# [MATERIAL SUPPLIED]

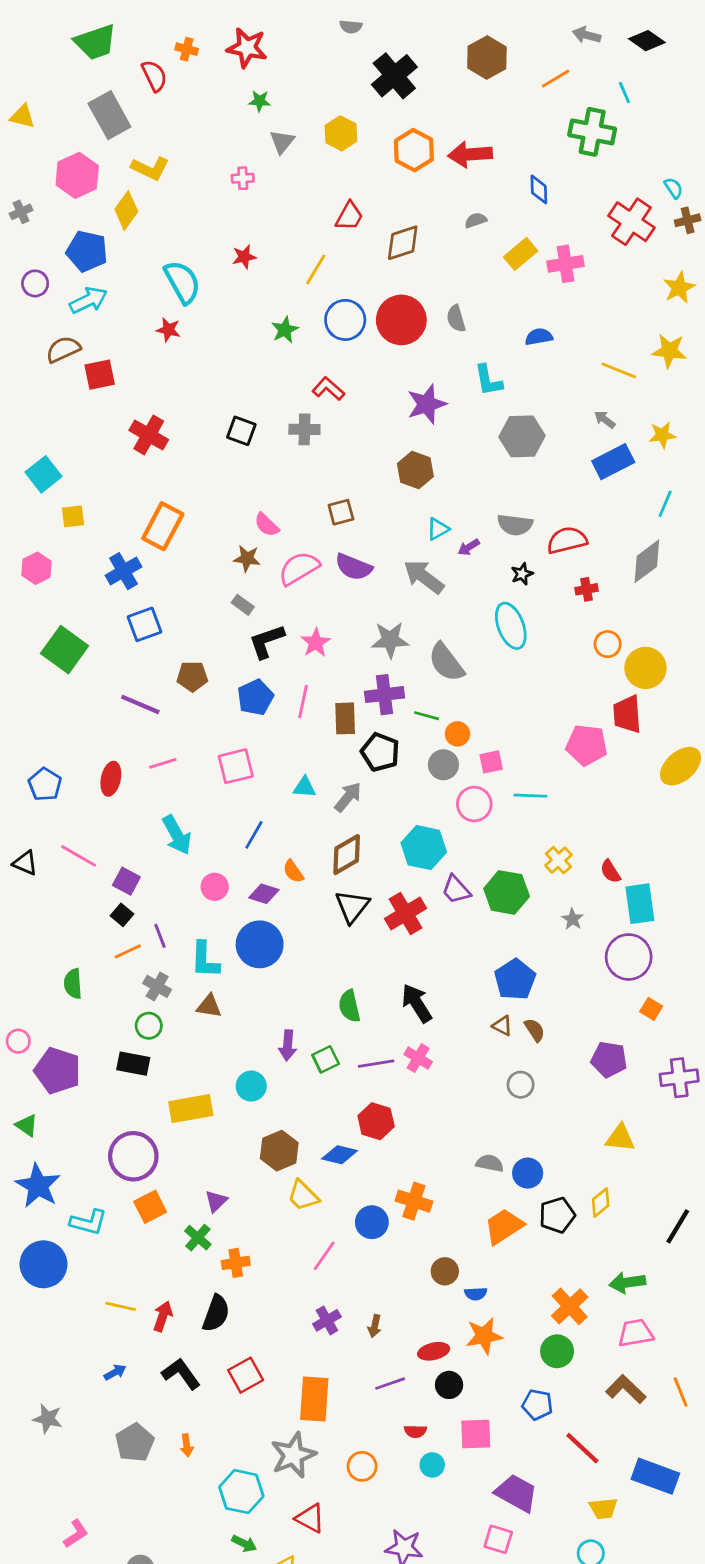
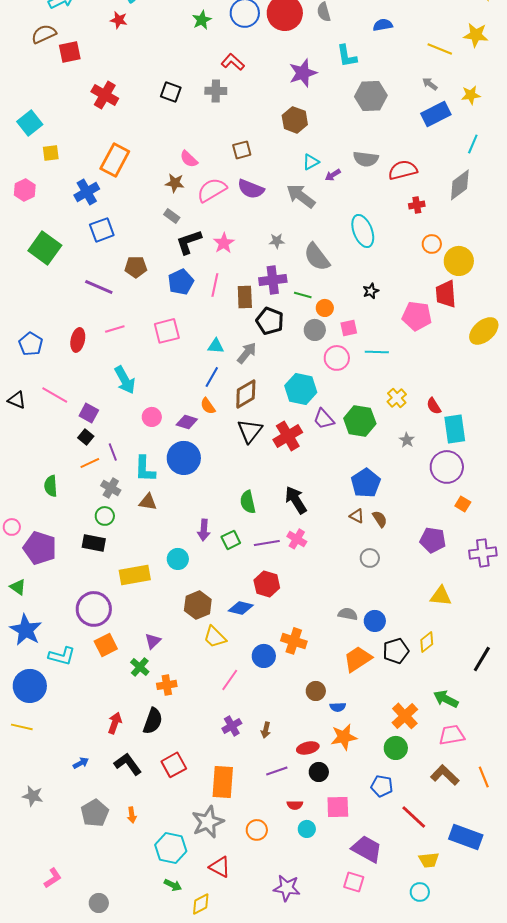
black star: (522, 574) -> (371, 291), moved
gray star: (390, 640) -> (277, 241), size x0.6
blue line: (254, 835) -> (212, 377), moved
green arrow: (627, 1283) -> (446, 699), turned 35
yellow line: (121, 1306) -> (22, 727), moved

==

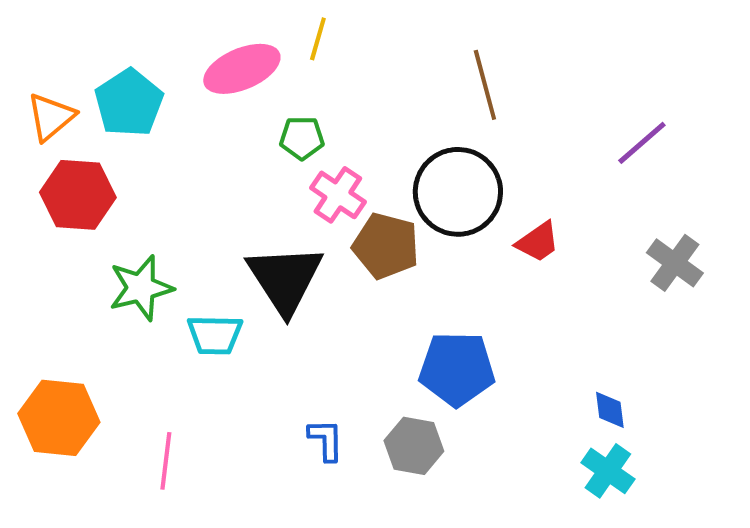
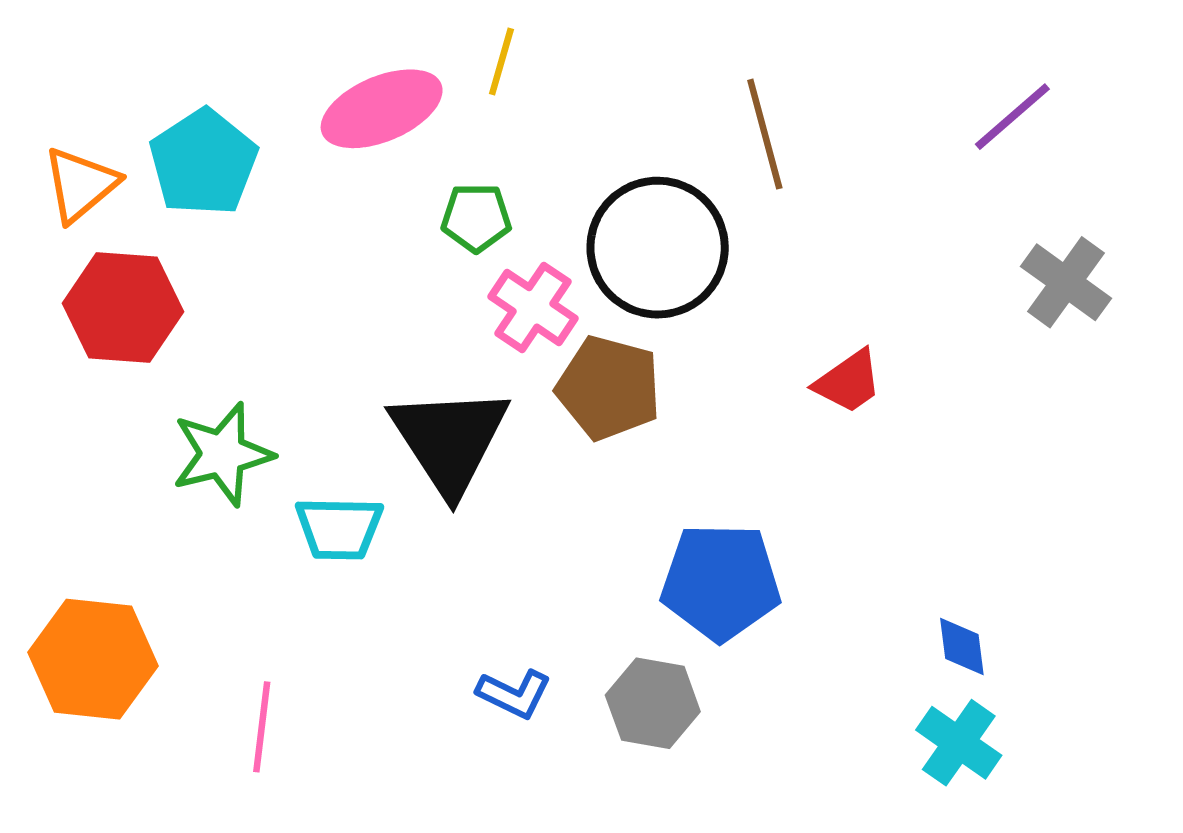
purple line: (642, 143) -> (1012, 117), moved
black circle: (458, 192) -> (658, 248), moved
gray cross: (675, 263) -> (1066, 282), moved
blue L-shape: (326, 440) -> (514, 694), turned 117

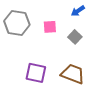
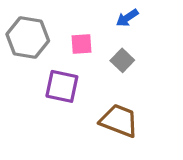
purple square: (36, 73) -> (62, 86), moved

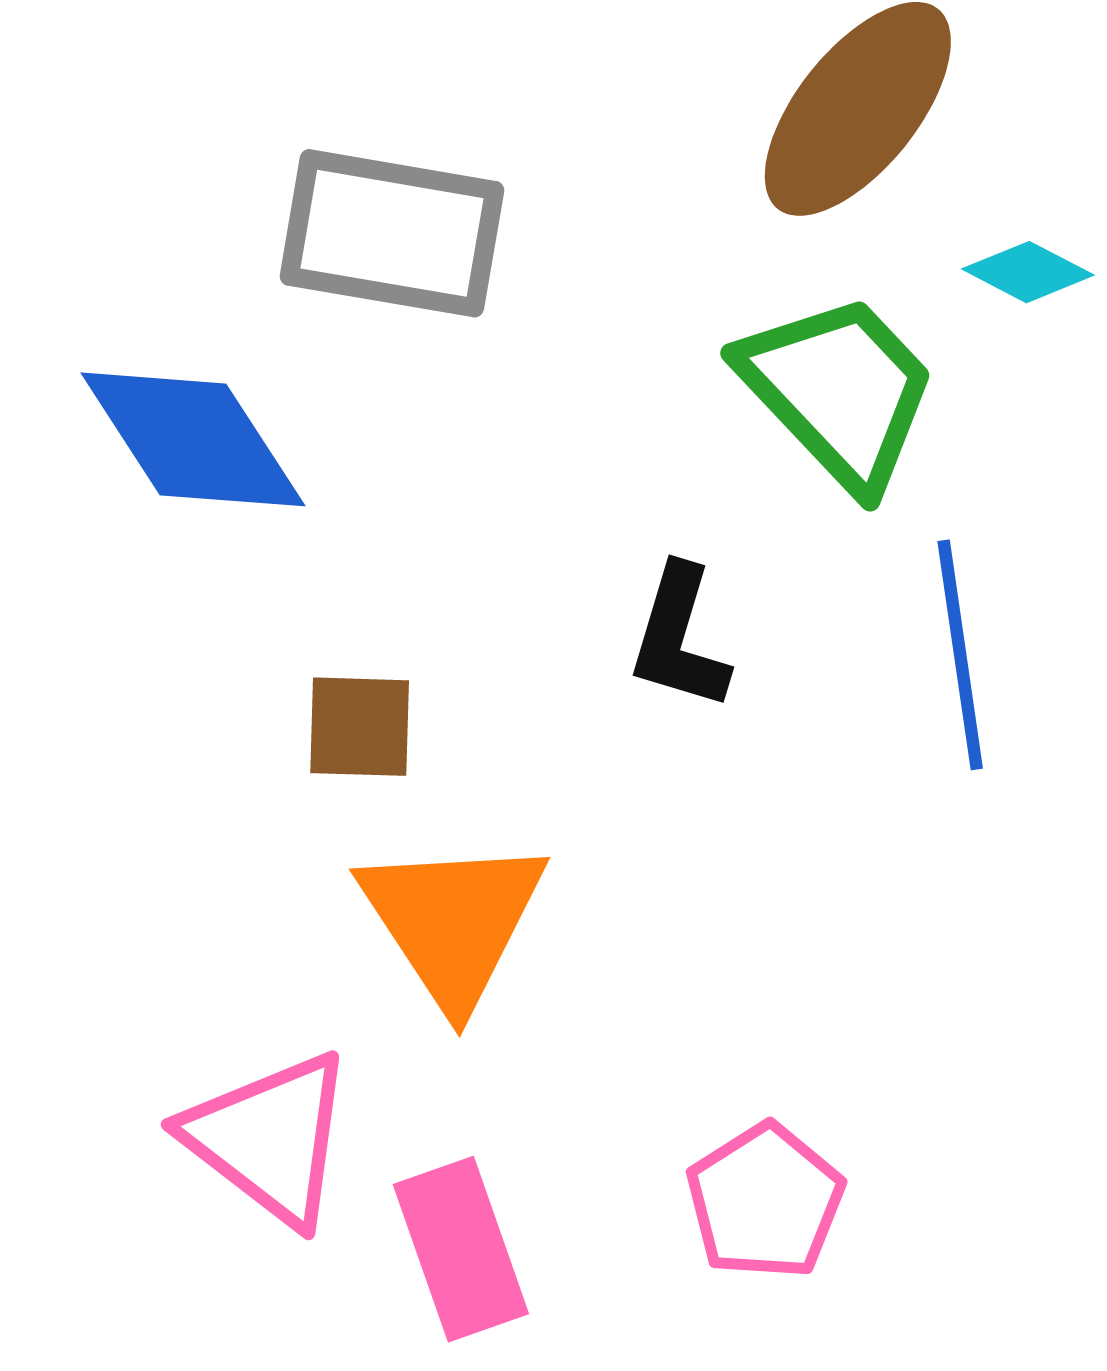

...

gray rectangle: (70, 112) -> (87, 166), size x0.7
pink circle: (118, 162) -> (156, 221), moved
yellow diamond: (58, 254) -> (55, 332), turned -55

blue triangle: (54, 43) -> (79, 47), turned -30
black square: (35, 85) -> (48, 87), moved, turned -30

# [WORK INSTRUCTION]
Could you retype exactly the lines above, starting at the line that contains "blue line: (254, 835) -> (212, 377), moved" and ending at the line that contains "yellow line: (121, 1306) -> (22, 727), moved", and nothing more?

# [TASK OUTPUT]
blue line: (254, 835) -> (212, 377), moved
green arrow: (627, 1283) -> (446, 699), turned 35
yellow line: (121, 1306) -> (22, 727), moved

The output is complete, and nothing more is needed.